- _Task_
The result should consist solely of the line containing "J2 pin 1: none -> GND" and the lines that follow it below, each reproduced exactly, the last line included.

Start of Provided information

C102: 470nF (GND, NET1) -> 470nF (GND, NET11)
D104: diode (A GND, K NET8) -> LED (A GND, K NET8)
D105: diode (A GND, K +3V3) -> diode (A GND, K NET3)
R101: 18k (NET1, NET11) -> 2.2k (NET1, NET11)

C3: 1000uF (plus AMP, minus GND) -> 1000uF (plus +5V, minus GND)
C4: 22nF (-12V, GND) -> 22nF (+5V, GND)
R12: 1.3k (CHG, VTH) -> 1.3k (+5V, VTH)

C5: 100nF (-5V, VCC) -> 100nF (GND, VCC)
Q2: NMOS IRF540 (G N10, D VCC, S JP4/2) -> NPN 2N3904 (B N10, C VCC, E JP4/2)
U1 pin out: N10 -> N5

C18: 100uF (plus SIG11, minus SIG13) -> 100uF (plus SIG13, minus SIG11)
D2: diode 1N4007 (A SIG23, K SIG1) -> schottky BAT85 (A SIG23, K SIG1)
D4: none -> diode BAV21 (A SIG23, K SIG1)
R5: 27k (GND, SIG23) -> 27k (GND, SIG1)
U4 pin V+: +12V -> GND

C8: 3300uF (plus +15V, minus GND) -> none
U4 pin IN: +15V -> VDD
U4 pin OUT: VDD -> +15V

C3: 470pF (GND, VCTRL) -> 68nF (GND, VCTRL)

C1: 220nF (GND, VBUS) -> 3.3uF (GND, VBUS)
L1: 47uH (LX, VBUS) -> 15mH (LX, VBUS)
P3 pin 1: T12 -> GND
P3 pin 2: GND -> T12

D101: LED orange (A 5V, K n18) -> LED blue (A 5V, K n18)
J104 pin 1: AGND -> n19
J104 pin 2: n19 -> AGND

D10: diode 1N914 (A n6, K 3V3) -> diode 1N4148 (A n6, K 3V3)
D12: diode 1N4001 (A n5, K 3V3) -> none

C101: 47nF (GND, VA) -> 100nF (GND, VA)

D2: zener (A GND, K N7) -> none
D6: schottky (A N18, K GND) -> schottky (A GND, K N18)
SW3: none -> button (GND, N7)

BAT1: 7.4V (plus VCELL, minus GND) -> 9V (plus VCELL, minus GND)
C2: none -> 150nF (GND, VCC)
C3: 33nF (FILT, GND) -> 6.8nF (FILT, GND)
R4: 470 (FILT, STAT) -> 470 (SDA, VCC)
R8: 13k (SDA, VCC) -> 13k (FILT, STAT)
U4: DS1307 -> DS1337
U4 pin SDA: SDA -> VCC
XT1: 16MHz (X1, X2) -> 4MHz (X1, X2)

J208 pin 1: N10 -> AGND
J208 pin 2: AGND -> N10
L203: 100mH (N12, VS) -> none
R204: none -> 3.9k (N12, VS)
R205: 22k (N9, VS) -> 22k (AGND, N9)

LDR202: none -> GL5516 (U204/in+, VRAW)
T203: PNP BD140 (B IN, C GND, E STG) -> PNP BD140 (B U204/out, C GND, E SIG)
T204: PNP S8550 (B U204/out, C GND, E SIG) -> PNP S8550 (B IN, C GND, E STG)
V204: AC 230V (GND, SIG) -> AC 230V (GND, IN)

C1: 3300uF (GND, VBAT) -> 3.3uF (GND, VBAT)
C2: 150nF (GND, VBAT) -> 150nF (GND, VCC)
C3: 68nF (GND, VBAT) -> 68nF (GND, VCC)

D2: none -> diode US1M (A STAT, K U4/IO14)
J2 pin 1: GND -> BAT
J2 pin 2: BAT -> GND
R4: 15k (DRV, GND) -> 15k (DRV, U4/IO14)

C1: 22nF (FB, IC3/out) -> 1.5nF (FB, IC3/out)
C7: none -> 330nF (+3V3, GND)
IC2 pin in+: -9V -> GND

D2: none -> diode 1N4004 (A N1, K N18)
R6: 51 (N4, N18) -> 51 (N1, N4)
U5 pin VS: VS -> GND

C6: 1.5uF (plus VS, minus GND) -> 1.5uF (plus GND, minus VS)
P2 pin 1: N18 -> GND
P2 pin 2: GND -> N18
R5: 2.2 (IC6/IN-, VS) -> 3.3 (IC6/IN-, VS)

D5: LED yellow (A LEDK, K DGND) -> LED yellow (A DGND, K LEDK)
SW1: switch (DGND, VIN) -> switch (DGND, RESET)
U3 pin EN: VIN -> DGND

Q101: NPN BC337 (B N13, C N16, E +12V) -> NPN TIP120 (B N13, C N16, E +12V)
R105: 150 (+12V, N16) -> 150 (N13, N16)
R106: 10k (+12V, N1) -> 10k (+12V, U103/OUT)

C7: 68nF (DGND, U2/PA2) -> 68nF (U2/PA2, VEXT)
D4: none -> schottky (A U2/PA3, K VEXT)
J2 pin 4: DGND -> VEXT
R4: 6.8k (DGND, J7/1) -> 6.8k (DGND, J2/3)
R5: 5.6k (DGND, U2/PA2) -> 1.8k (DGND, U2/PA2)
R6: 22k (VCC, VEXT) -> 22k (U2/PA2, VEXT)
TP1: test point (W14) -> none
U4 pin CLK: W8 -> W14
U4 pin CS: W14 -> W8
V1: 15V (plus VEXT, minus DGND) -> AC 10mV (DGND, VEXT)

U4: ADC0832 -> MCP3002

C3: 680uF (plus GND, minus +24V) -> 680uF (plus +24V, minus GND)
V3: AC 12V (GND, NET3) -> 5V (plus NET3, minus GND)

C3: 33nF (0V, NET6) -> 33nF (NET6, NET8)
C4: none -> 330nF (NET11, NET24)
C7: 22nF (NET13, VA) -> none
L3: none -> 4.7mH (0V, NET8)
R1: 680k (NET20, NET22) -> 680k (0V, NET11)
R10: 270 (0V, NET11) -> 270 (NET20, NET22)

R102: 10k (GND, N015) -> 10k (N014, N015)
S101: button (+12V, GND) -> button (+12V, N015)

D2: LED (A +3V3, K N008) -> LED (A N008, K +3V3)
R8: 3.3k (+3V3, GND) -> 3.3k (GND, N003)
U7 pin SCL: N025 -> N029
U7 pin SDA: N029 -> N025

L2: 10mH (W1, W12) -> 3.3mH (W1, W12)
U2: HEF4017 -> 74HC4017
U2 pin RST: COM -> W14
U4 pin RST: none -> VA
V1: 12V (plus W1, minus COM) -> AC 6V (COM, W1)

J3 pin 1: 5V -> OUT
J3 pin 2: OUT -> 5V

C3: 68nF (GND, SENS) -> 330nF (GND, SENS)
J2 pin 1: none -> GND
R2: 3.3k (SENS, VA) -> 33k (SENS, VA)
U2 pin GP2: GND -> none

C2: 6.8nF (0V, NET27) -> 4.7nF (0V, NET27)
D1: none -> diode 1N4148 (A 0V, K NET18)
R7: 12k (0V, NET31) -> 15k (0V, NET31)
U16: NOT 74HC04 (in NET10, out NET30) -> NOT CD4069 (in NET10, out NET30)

End of Provided information

- _Answer to this task_
J2 pin 1: none -> GND
R2: 3.3k (SENS, VA) -> 33k (SENS, VA)
U2 pin GP2: GND -> none

C2: 6.8nF (0V, NET27) -> 4.7nF (0V, NET27)
D1: none -> diode 1N4148 (A 0V, K NET18)
R7: 12k (0V, NET31) -> 15k (0V, NET31)
U16: NOT 74HC04 (in NET10, out NET30) -> NOT CD4069 (in NET10, out NET30)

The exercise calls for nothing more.